● **Task statement**: What the response needs is every record, repeated verbatim, and no images.

● **Given entries**:
^^^^

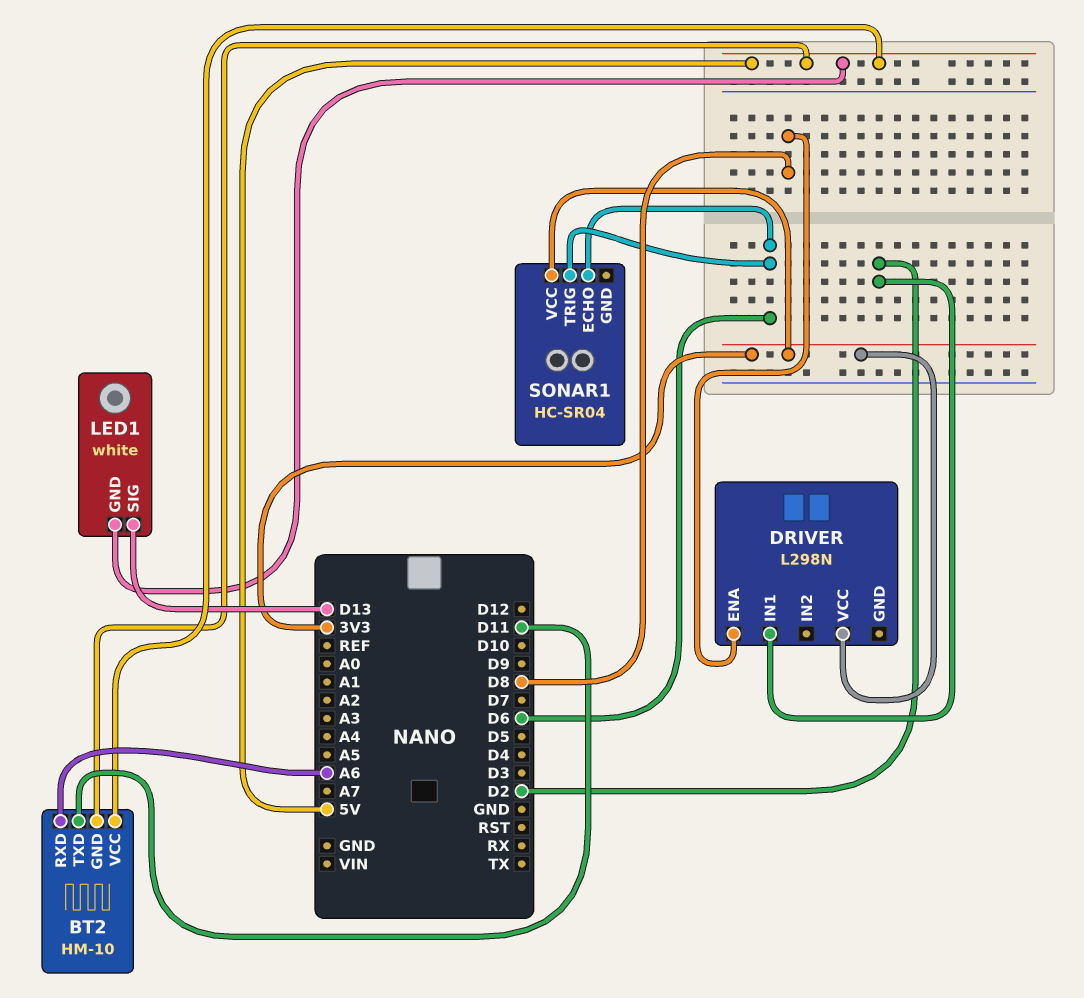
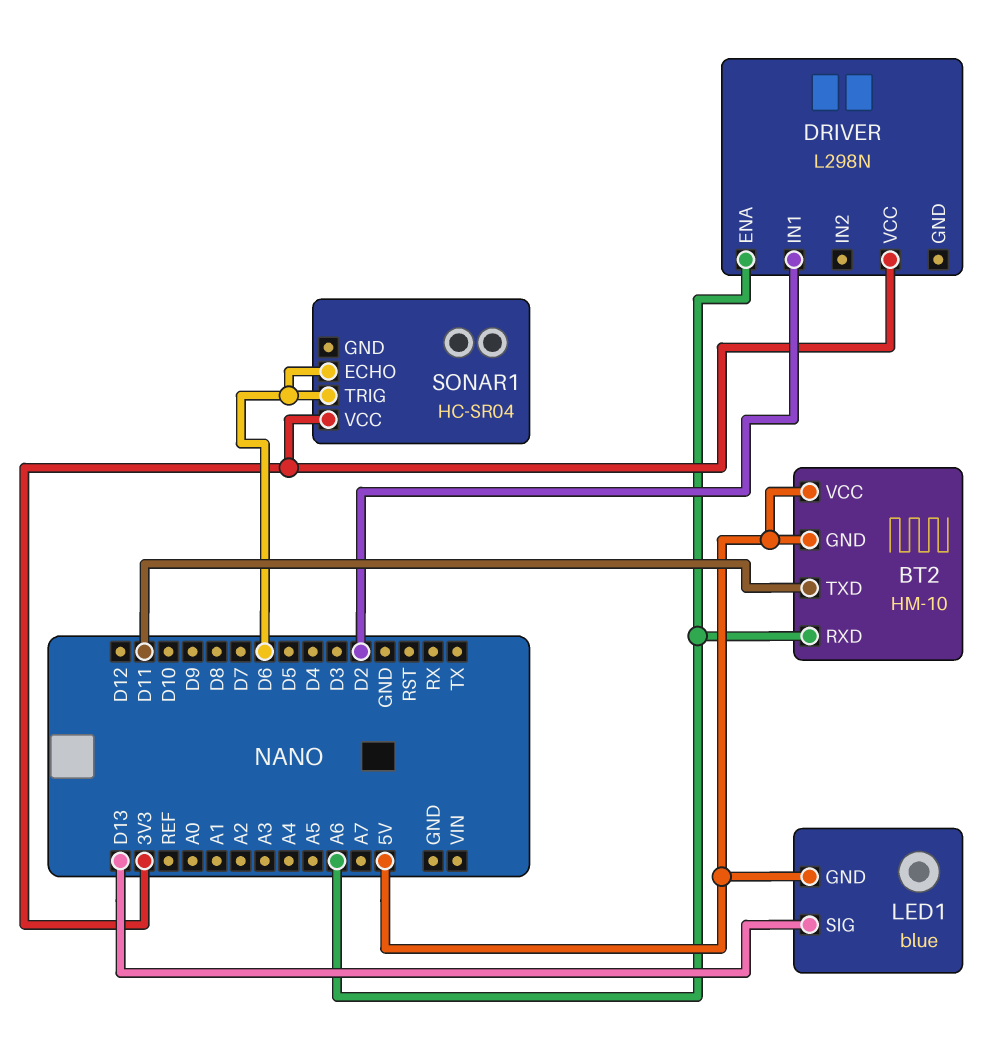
DRIVER pin ENA: D8 -> A6
LED1: white -> blue

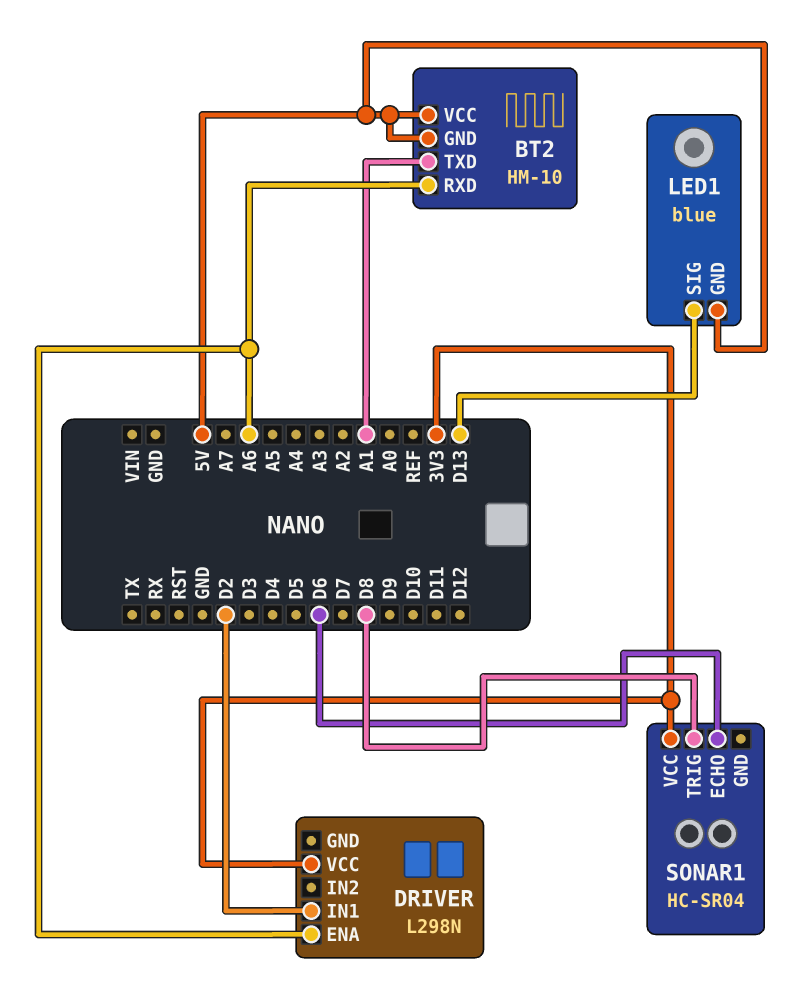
BT2 pin TXD: D11 -> A1
SONAR1 pin TRIG: D6 -> D8

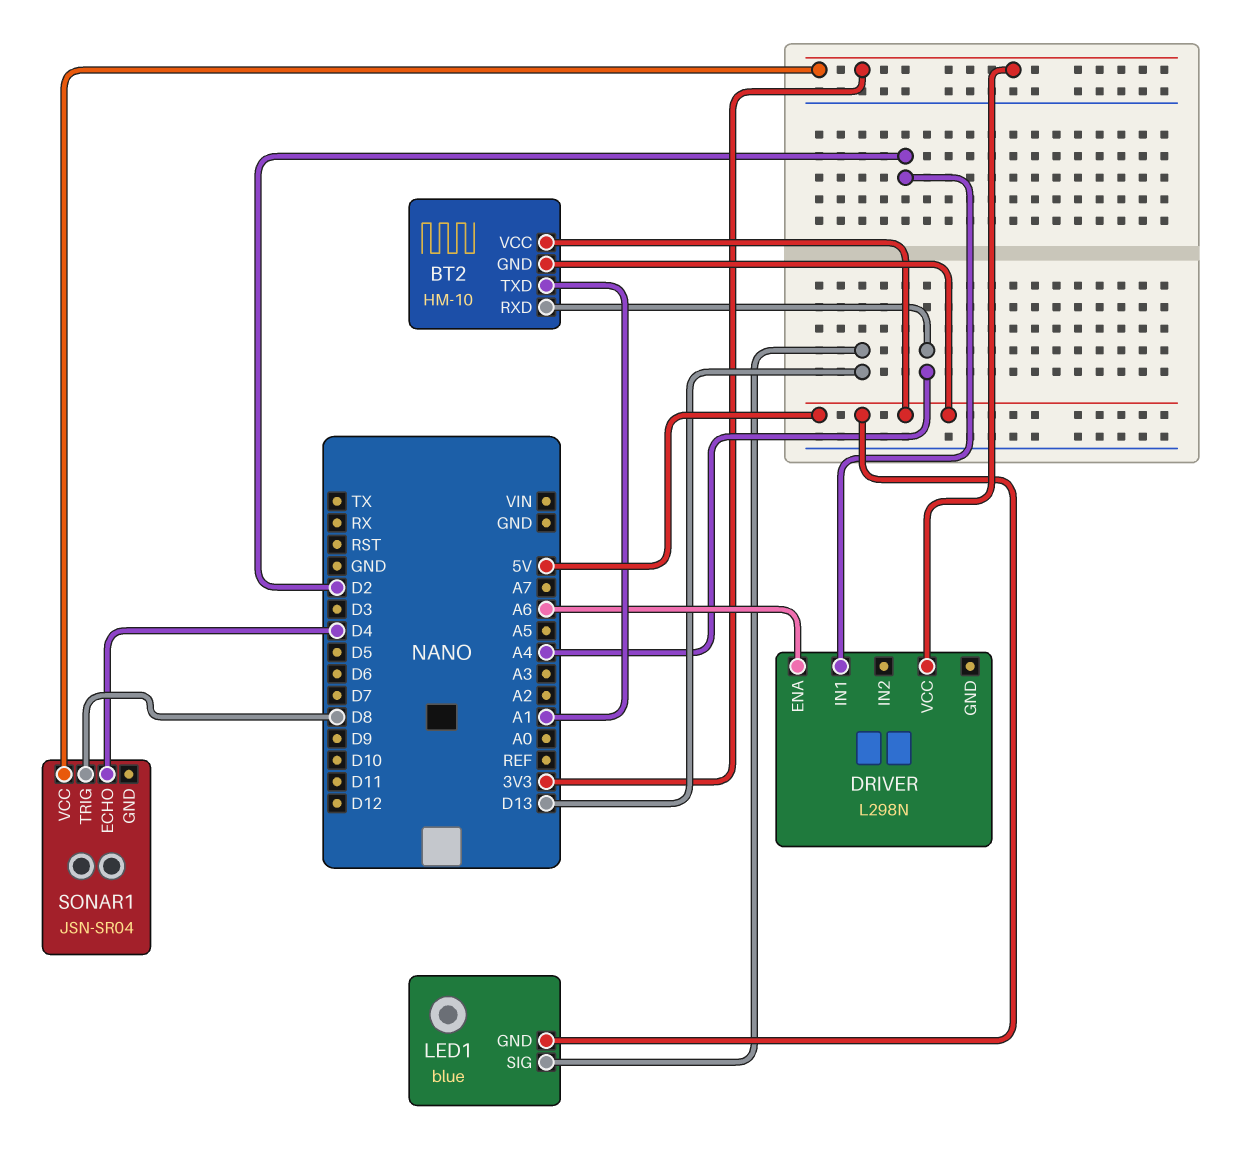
BT2 pin RXD: A6 -> A4
SONAR1: HC-SR04 -> JSN-SR04
SONAR1 pin ECHO: D6 -> D4

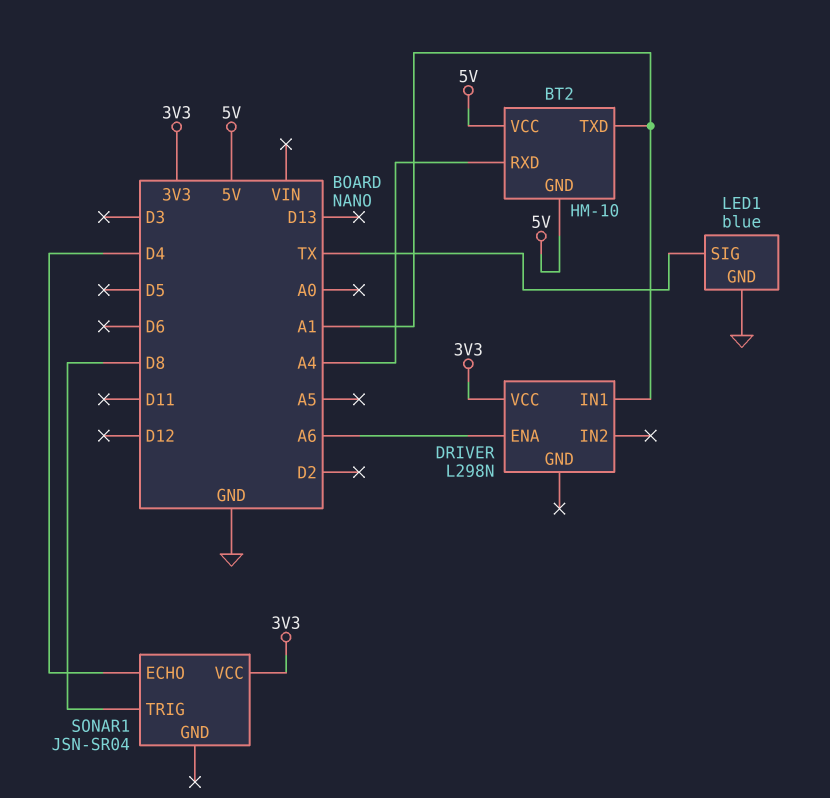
DRIVER pin IN1: D2 -> A1
LED1 pin GND: 5V -> GND
LED1 pin SIG: D13 -> TX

^^^^

● **Result of this task**:
DRIVER pin ENA: D8 -> A6
LED1: white -> blue

BT2 pin TXD: D11 -> A1
SONAR1 pin TRIG: D6 -> D8

BT2 pin RXD: A6 -> A4
SONAR1: HC-SR04 -> JSN-SR04
SONAR1 pin ECHO: D6 -> D4

DRIVER pin IN1: D2 -> A1
LED1 pin GND: 5V -> GND
LED1 pin SIG: D13 -> TX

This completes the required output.